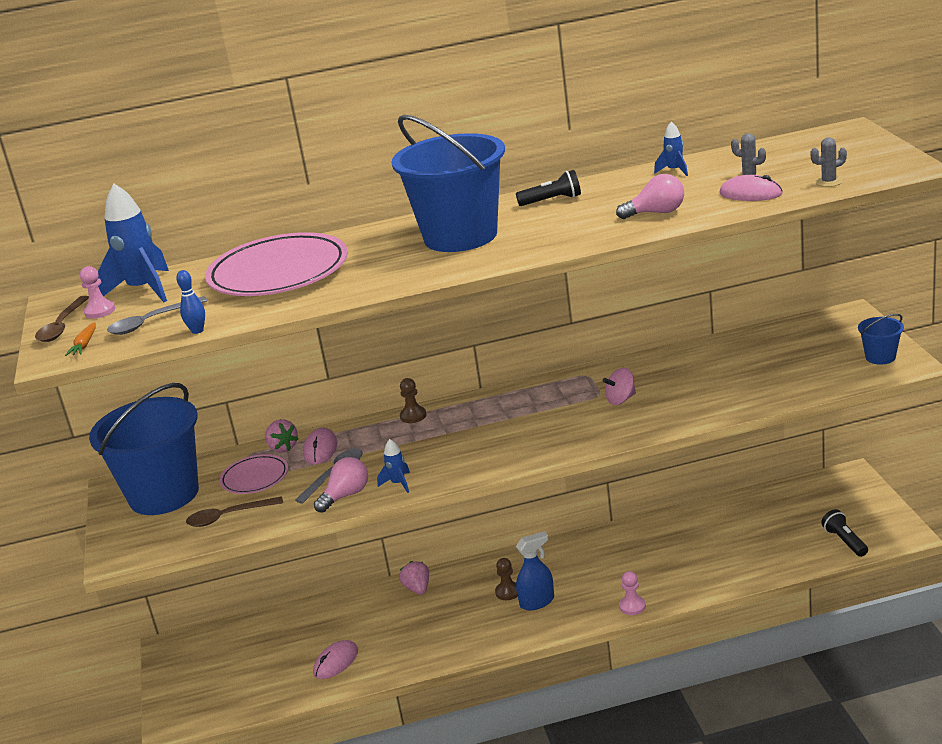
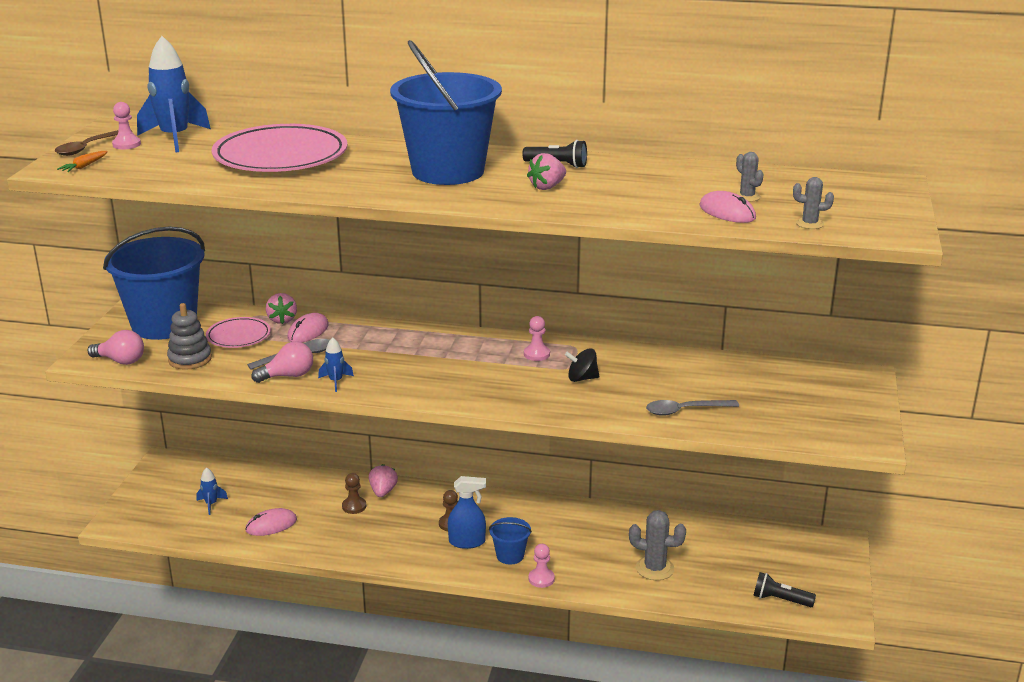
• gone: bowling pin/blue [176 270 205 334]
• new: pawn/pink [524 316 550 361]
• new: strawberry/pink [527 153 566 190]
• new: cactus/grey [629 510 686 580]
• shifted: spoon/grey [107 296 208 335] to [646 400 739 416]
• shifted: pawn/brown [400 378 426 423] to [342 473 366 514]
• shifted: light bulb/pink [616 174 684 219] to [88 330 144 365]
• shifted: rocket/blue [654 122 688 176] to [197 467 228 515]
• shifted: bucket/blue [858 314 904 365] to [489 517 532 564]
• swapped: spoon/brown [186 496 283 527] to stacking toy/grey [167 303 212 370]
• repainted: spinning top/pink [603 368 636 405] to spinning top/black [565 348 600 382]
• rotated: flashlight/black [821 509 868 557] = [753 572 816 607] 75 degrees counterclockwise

● ● ● ● ● ● ●

• **Exercise details**
The entries above must be restated exactly in the answer, and the pictures left out.

• **Solution to this exercise**
• gone: bowling pin/blue [176 270 205 334]
• new: pawn/pink [524 316 550 361]
• new: strawberry/pink [527 153 566 190]
• new: cactus/grey [629 510 686 580]
• shifted: spoon/grey [107 296 208 335] to [646 400 739 416]
• shifted: pawn/brown [400 378 426 423] to [342 473 366 514]
• shifted: light bulb/pink [616 174 684 219] to [88 330 144 365]
• shifted: rocket/blue [654 122 688 176] to [197 467 228 515]
• shifted: bucket/blue [858 314 904 365] to [489 517 532 564]
• swapped: spoon/brown [186 496 283 527] to stacking toy/grey [167 303 212 370]
• repainted: spinning top/pink [603 368 636 405] to spinning top/black [565 348 600 382]
• rotated: flashlight/black [821 509 868 557] = [753 572 816 607] 75 degrees counterclockwise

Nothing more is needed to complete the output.